ENTRIES PROVIDED -
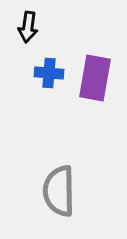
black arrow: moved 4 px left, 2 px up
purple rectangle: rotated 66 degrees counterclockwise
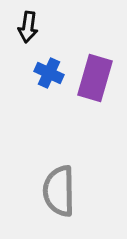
blue cross: rotated 20 degrees clockwise
purple rectangle: rotated 6 degrees clockwise
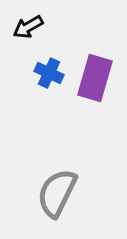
black arrow: rotated 52 degrees clockwise
gray semicircle: moved 2 px left, 2 px down; rotated 27 degrees clockwise
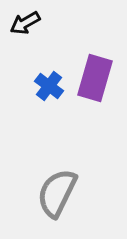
black arrow: moved 3 px left, 4 px up
blue cross: moved 13 px down; rotated 12 degrees clockwise
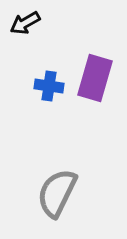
blue cross: rotated 28 degrees counterclockwise
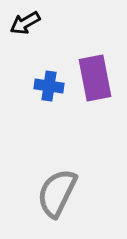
purple rectangle: rotated 27 degrees counterclockwise
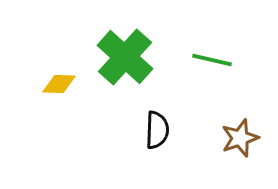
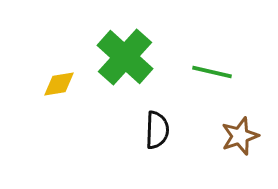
green line: moved 12 px down
yellow diamond: rotated 12 degrees counterclockwise
brown star: moved 2 px up
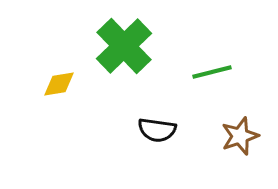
green cross: moved 1 px left, 11 px up; rotated 4 degrees clockwise
green line: rotated 27 degrees counterclockwise
black semicircle: rotated 96 degrees clockwise
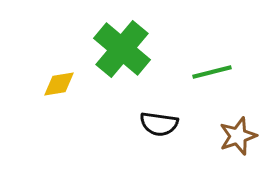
green cross: moved 2 px left, 3 px down; rotated 6 degrees counterclockwise
black semicircle: moved 2 px right, 6 px up
brown star: moved 2 px left
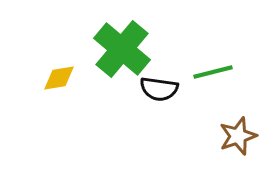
green line: moved 1 px right
yellow diamond: moved 6 px up
black semicircle: moved 35 px up
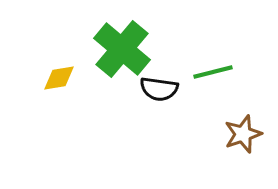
brown star: moved 5 px right, 2 px up
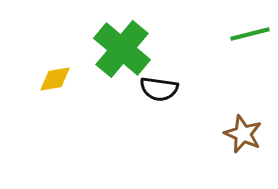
green line: moved 37 px right, 38 px up
yellow diamond: moved 4 px left, 1 px down
brown star: rotated 30 degrees counterclockwise
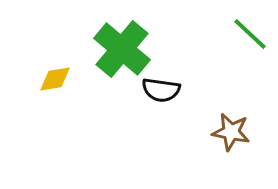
green line: rotated 57 degrees clockwise
black semicircle: moved 2 px right, 1 px down
brown star: moved 12 px left, 2 px up; rotated 12 degrees counterclockwise
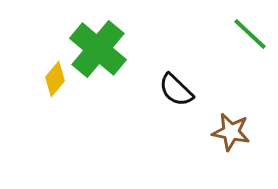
green cross: moved 24 px left
yellow diamond: rotated 40 degrees counterclockwise
black semicircle: moved 15 px right; rotated 36 degrees clockwise
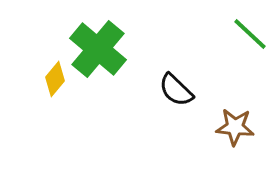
brown star: moved 4 px right, 5 px up; rotated 6 degrees counterclockwise
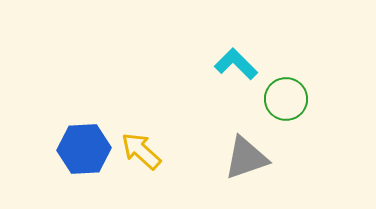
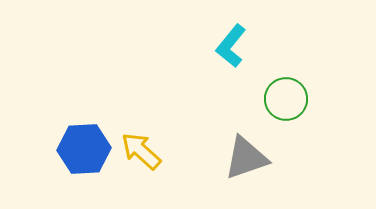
cyan L-shape: moved 5 px left, 18 px up; rotated 96 degrees counterclockwise
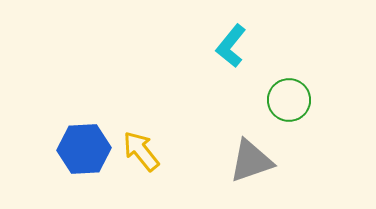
green circle: moved 3 px right, 1 px down
yellow arrow: rotated 9 degrees clockwise
gray triangle: moved 5 px right, 3 px down
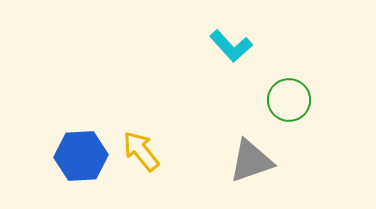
cyan L-shape: rotated 81 degrees counterclockwise
blue hexagon: moved 3 px left, 7 px down
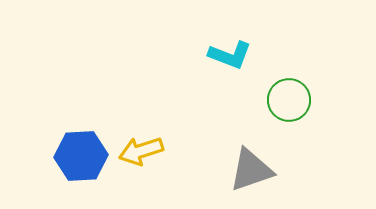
cyan L-shape: moved 1 px left, 9 px down; rotated 27 degrees counterclockwise
yellow arrow: rotated 69 degrees counterclockwise
gray triangle: moved 9 px down
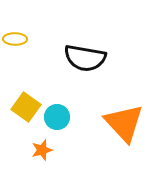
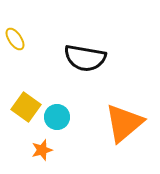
yellow ellipse: rotated 55 degrees clockwise
orange triangle: rotated 33 degrees clockwise
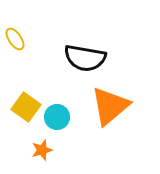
orange triangle: moved 14 px left, 17 px up
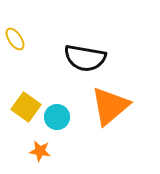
orange star: moved 2 px left, 1 px down; rotated 25 degrees clockwise
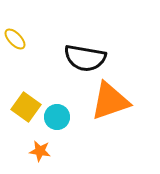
yellow ellipse: rotated 10 degrees counterclockwise
orange triangle: moved 5 px up; rotated 21 degrees clockwise
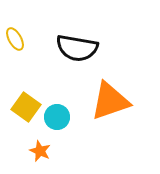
yellow ellipse: rotated 15 degrees clockwise
black semicircle: moved 8 px left, 10 px up
orange star: rotated 15 degrees clockwise
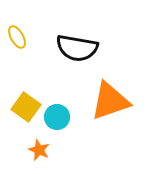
yellow ellipse: moved 2 px right, 2 px up
orange star: moved 1 px left, 1 px up
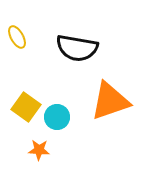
orange star: rotated 20 degrees counterclockwise
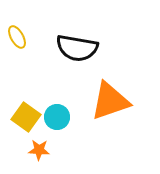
yellow square: moved 10 px down
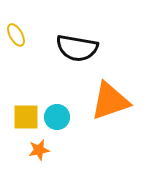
yellow ellipse: moved 1 px left, 2 px up
yellow square: rotated 36 degrees counterclockwise
orange star: rotated 15 degrees counterclockwise
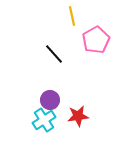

SHORT PROBLEM - Starting with the line with "green cross: moved 1" and going on through the line with "brown star: moved 2 px left", rename "black semicircle" to "red semicircle" and give those lines again with everything else unchanged. Leave the pictures out.

CORRECT OUTPUT -
green cross: moved 1 px left, 11 px up; rotated 4 degrees clockwise
green line: rotated 27 degrees counterclockwise
red semicircle: rotated 96 degrees clockwise
green cross: moved 2 px left, 3 px down; rotated 6 degrees counterclockwise
red semicircle: moved 2 px right, 6 px up
brown star: moved 2 px left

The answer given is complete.